### TASK
Your reply should contain nothing except the lines from the one with "op=missing; was=cubo/amarillo; in_first=253,172,311,224" through the end of the listing below, reproduced exactly and stripped of pictures.

(AVAILABLE DATA begins)

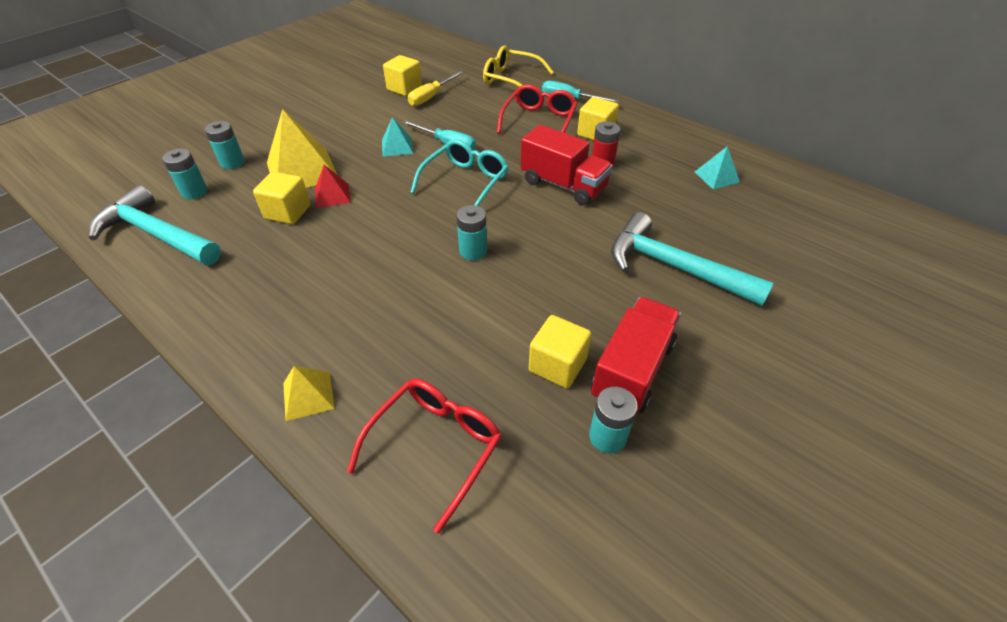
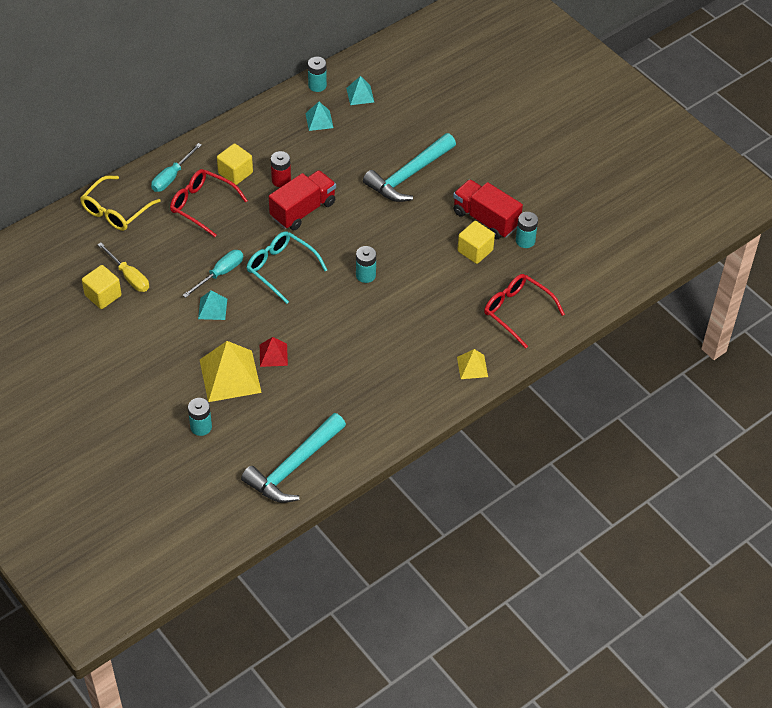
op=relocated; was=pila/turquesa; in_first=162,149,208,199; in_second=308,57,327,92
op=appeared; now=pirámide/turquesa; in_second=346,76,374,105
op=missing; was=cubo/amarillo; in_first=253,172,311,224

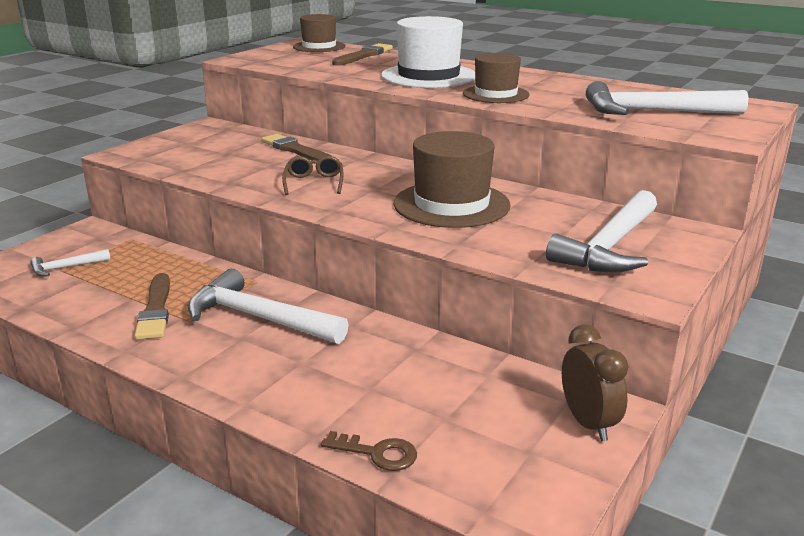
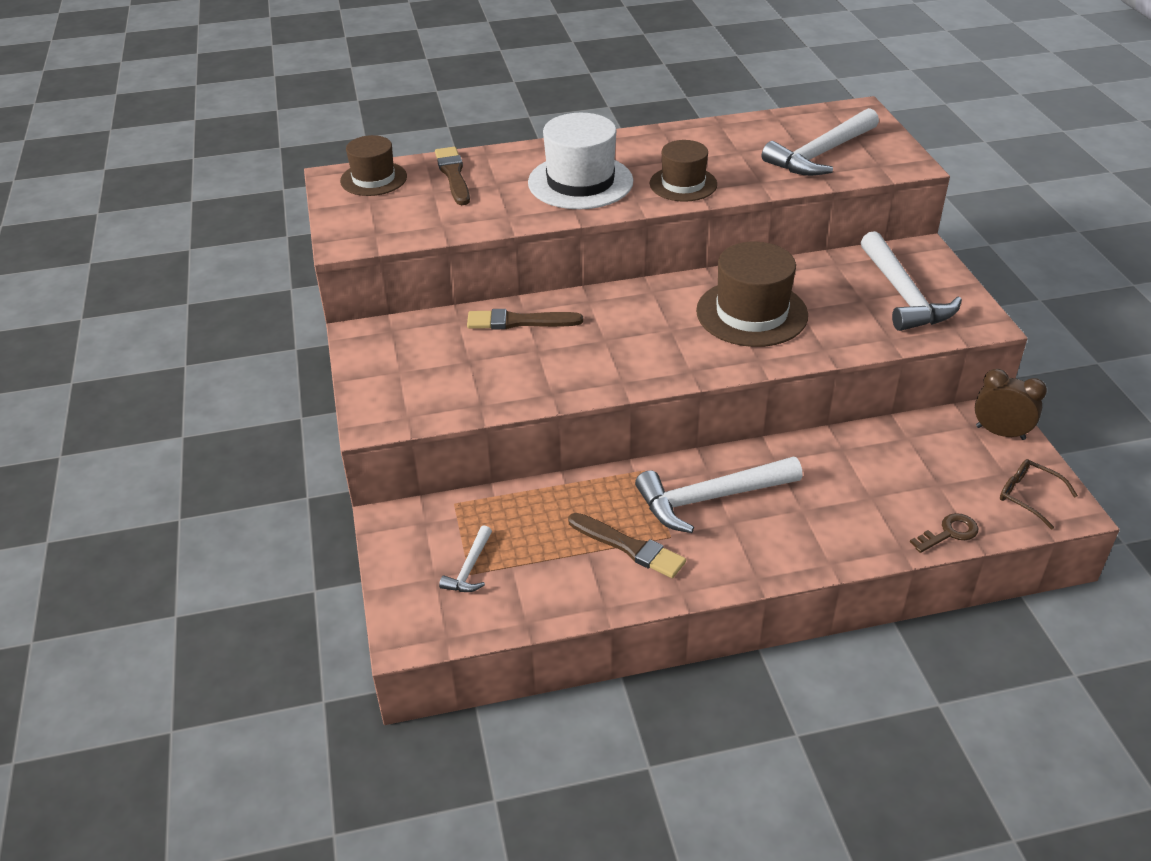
op=relocated; was=gafas/marrón; in_first=282,156,344,195; in_second=1000,459,1078,529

(AVAILABLE DATA ends)

### OUTPUT BELOW
op=missing; was=cubo/amarillo; in_first=253,172,311,224

op=relocated; was=gafas/marrón; in_first=282,156,344,195; in_second=1000,459,1078,529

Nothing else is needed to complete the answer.